ABOUT THIS TASK
Set out exactly, line by line, the stretch of data below that begins at the line containing "before: Radiergummi (türkis)" and ends at the line containing "scale: 0.43", with both ends kept.

SUPPLIED MATERIAL
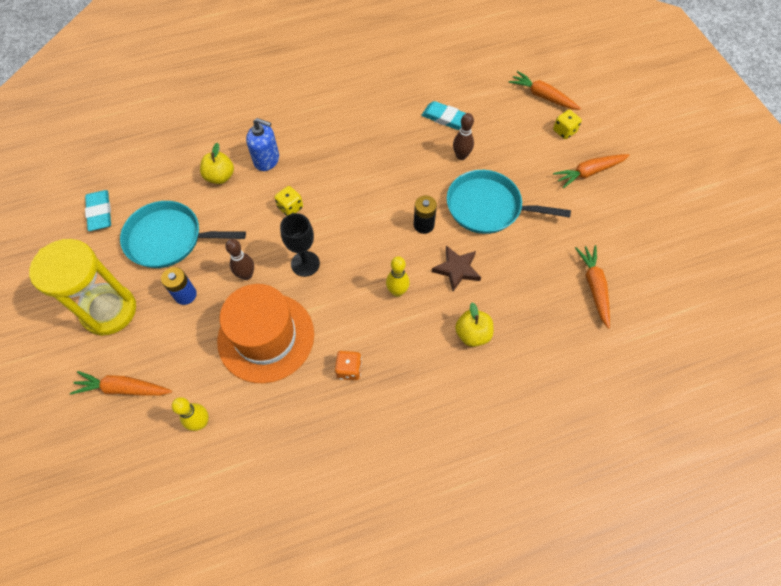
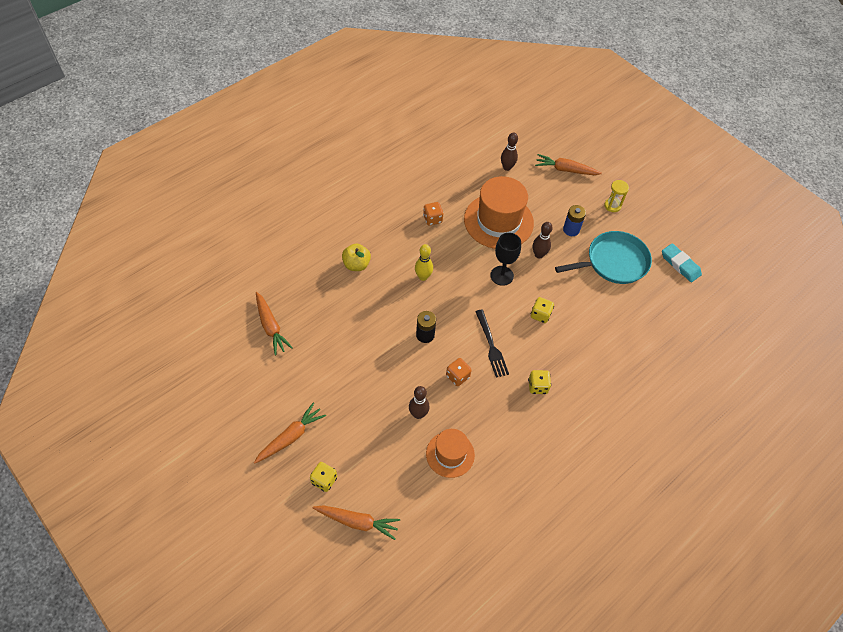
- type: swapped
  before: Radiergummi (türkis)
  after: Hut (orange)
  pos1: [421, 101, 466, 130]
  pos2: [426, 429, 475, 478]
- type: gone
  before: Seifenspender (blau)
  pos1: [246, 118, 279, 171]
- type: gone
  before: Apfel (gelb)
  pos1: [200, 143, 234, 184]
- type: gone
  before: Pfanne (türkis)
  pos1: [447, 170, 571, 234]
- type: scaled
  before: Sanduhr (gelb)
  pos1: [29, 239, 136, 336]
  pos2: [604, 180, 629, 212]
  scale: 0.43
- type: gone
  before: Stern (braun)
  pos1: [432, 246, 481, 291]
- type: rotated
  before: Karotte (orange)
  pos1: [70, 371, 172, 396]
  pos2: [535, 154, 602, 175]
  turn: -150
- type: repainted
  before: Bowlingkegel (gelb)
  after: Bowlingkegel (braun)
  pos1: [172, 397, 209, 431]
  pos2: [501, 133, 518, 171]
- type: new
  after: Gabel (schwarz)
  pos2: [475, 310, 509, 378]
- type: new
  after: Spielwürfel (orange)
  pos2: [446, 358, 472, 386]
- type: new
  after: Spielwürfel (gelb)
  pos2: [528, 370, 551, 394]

THE ANSWER
  before: Radiergummi (türkis)
  after: Hut (orange)
  pos1: [421, 101, 466, 130]
  pos2: [426, 429, 475, 478]
- type: gone
  before: Seifenspender (blau)
  pos1: [246, 118, 279, 171]
- type: gone
  before: Apfel (gelb)
  pos1: [200, 143, 234, 184]
- type: gone
  before: Pfanne (türkis)
  pos1: [447, 170, 571, 234]
- type: scaled
  before: Sanduhr (gelb)
  pos1: [29, 239, 136, 336]
  pos2: [604, 180, 629, 212]
  scale: 0.43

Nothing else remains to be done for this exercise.